[RECORDED INFORMATION]

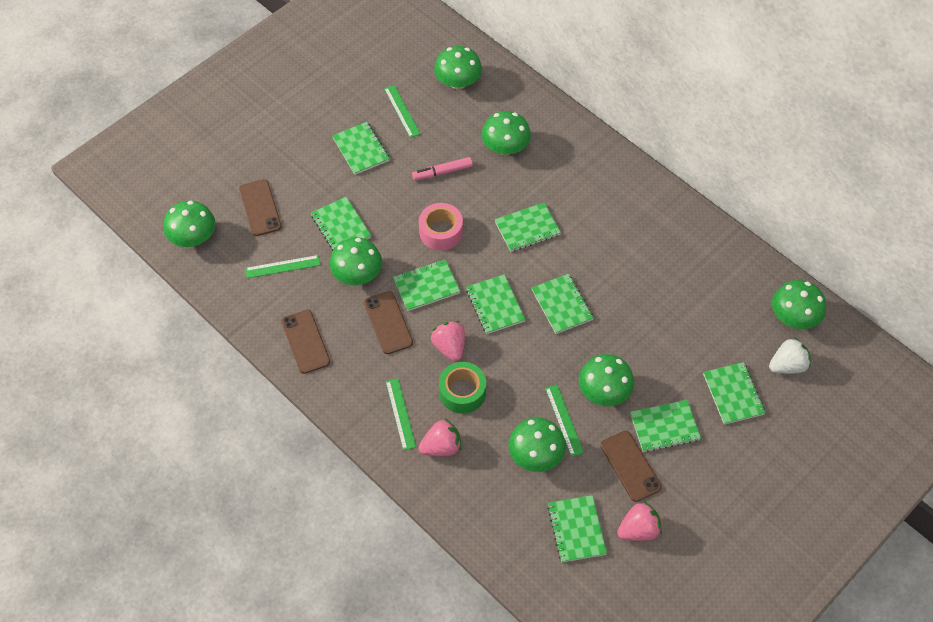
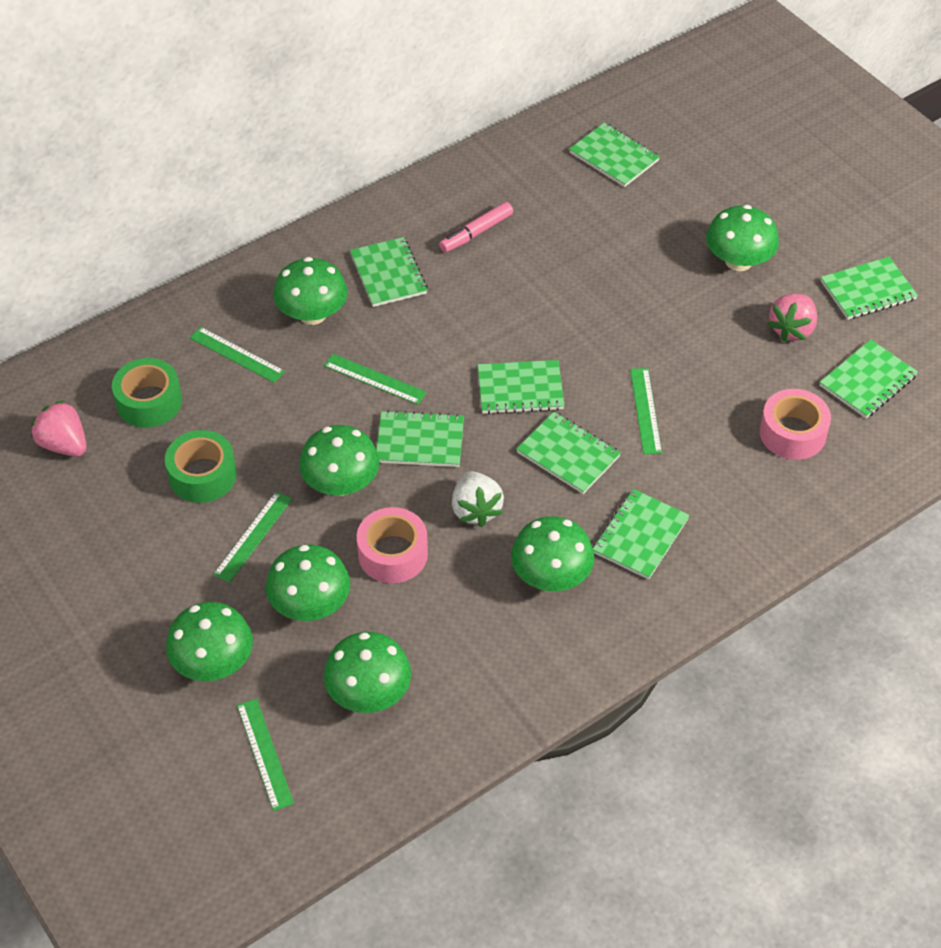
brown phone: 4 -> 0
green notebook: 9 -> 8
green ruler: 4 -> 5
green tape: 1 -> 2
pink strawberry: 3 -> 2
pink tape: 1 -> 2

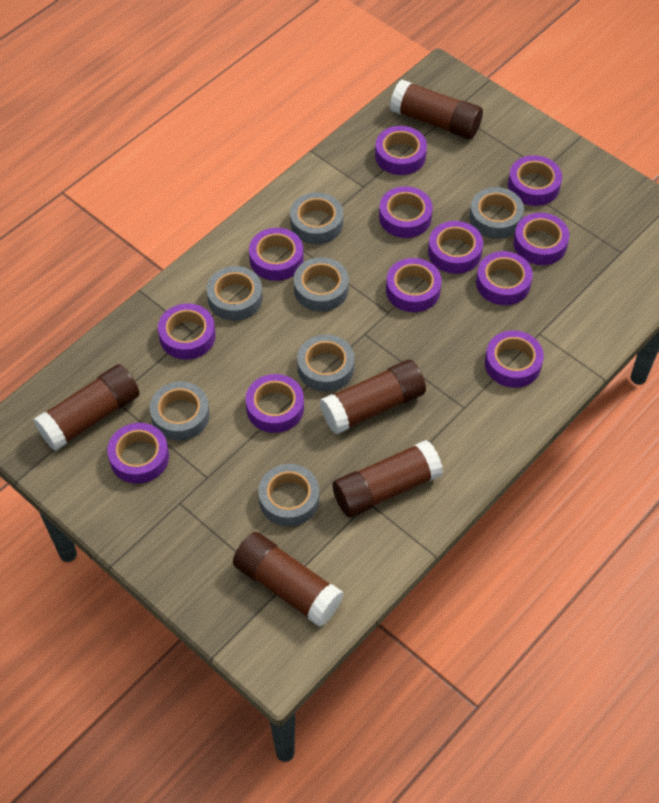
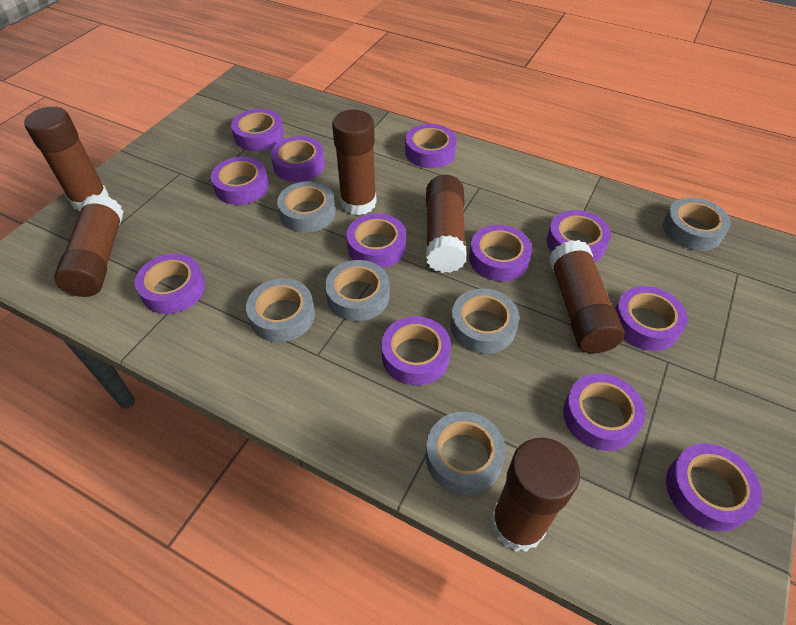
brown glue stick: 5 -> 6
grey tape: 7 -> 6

[/RECORDED INFORMATION]

Show every line in the records above that contains the word "green".

green notebook: 9 -> 8
green ruler: 4 -> 5
green tape: 1 -> 2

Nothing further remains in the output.